#### Task details:
Only one stretch of the data below is wanted: the lines starting at the one with "R4: none -> 300k (GND, N010)" and ending at the one with "R10: 30 (CT2, TICK2) -> none", both included, given again exactly.

#### Dataset records:
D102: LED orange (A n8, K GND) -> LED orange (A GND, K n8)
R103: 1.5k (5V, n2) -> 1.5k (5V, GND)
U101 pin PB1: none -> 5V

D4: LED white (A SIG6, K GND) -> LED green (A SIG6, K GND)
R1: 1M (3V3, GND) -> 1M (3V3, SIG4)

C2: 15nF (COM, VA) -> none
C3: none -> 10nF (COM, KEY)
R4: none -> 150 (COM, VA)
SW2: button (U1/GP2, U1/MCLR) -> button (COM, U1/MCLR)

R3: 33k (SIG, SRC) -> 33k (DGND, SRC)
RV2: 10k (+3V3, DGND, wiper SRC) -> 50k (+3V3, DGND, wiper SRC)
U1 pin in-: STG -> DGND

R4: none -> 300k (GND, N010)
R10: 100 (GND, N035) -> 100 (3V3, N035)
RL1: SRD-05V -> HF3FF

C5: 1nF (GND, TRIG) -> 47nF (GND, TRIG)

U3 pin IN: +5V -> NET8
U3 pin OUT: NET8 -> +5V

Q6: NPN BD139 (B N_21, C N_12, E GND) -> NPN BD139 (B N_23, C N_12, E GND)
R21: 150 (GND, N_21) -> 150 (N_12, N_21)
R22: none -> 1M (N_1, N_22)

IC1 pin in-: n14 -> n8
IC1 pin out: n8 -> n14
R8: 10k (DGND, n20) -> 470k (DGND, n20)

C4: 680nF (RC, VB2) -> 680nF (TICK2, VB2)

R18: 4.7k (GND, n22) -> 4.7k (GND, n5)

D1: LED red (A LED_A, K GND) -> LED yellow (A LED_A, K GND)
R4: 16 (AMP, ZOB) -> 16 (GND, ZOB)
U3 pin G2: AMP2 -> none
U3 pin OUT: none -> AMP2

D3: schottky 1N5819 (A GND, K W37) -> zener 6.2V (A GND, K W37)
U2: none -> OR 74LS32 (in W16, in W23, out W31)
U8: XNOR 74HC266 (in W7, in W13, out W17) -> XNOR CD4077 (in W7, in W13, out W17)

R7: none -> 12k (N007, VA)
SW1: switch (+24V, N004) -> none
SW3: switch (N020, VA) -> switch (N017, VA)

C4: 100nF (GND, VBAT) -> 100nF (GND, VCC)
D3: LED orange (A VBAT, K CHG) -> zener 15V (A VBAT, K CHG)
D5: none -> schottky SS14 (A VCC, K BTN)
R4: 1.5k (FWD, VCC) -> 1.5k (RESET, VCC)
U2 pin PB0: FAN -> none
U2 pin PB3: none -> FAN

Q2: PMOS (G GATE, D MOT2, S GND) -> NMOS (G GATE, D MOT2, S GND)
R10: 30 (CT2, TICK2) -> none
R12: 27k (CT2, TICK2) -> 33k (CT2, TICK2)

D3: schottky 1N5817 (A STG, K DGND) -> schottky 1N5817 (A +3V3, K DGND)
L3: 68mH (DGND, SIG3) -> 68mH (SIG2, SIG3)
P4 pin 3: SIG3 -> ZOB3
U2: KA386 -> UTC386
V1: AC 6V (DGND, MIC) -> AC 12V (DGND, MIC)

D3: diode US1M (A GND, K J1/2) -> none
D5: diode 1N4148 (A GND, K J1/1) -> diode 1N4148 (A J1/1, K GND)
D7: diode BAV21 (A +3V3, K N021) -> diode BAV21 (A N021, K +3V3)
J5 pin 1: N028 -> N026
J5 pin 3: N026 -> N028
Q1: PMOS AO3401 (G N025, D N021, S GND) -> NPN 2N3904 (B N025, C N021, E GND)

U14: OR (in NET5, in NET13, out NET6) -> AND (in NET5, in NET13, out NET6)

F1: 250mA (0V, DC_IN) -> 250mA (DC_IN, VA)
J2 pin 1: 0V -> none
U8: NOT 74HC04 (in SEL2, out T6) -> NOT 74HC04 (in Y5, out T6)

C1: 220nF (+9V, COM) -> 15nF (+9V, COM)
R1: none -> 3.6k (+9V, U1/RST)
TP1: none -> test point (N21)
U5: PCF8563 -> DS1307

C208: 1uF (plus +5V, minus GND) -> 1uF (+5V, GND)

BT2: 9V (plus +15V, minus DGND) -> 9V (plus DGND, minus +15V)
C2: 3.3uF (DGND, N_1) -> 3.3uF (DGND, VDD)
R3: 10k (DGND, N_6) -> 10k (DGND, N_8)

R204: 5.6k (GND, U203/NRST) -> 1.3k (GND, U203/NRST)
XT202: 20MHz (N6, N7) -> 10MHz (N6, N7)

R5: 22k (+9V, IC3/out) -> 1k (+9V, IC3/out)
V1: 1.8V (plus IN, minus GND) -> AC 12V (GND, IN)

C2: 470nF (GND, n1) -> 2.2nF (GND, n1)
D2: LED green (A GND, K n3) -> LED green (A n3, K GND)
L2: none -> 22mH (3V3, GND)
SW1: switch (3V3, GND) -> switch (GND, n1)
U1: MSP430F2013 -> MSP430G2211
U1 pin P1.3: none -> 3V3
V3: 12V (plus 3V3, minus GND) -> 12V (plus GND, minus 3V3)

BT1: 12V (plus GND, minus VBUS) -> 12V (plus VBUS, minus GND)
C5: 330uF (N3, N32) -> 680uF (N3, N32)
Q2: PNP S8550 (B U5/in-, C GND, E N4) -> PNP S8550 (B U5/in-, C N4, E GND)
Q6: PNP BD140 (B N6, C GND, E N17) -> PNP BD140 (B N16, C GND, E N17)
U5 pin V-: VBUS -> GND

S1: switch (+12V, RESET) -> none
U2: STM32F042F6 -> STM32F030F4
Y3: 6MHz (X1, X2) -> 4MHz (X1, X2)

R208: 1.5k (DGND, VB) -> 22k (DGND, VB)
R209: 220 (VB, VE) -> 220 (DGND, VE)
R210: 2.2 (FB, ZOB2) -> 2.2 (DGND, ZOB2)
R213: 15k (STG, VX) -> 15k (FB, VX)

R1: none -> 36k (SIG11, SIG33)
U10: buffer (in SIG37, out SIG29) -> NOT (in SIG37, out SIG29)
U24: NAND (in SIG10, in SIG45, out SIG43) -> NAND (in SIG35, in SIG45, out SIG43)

#### Exercise result:
R4: none -> 300k (GND, N010)
R10: 100 (GND, N035) -> 100 (3V3, N035)
RL1: SRD-05V -> HF3FF

C5: 1nF (GND, TRIG) -> 47nF (GND, TRIG)

U3 pin IN: +5V -> NET8
U3 pin OUT: NET8 -> +5V

Q6: NPN BD139 (B N_21, C N_12, E GND) -> NPN BD139 (B N_23, C N_12, E GND)
R21: 150 (GND, N_21) -> 150 (N_12, N_21)
R22: none -> 1M (N_1, N_22)

IC1 pin in-: n14 -> n8
IC1 pin out: n8 -> n14
R8: 10k (DGND, n20) -> 470k (DGND, n20)

C4: 680nF (RC, VB2) -> 680nF (TICK2, VB2)

R18: 4.7k (GND, n22) -> 4.7k (GND, n5)

D1: LED red (A LED_A, K GND) -> LED yellow (A LED_A, K GND)
R4: 16 (AMP, ZOB) -> 16 (GND, ZOB)
U3 pin G2: AMP2 -> none
U3 pin OUT: none -> AMP2

D3: schottky 1N5819 (A GND, K W37) -> zener 6.2V (A GND, K W37)
U2: none -> OR 74LS32 (in W16, in W23, out W31)
U8: XNOR 74HC266 (in W7, in W13, out W17) -> XNOR CD4077 (in W7, in W13, out W17)

R7: none -> 12k (N007, VA)
SW1: switch (+24V, N004) -> none
SW3: switch (N020, VA) -> switch (N017, VA)

C4: 100nF (GND, VBAT) -> 100nF (GND, VCC)
D3: LED orange (A VBAT, K CHG) -> zener 15V (A VBAT, K CHG)
D5: none -> schottky SS14 (A VCC, K BTN)
R4: 1.5k (FWD, VCC) -> 1.5k (RESET, VCC)
U2 pin PB0: FAN -> none
U2 pin PB3: none -> FAN

Q2: PMOS (G GATE, D MOT2, S GND) -> NMOS (G GATE, D MOT2, S GND)
R10: 30 (CT2, TICK2) -> none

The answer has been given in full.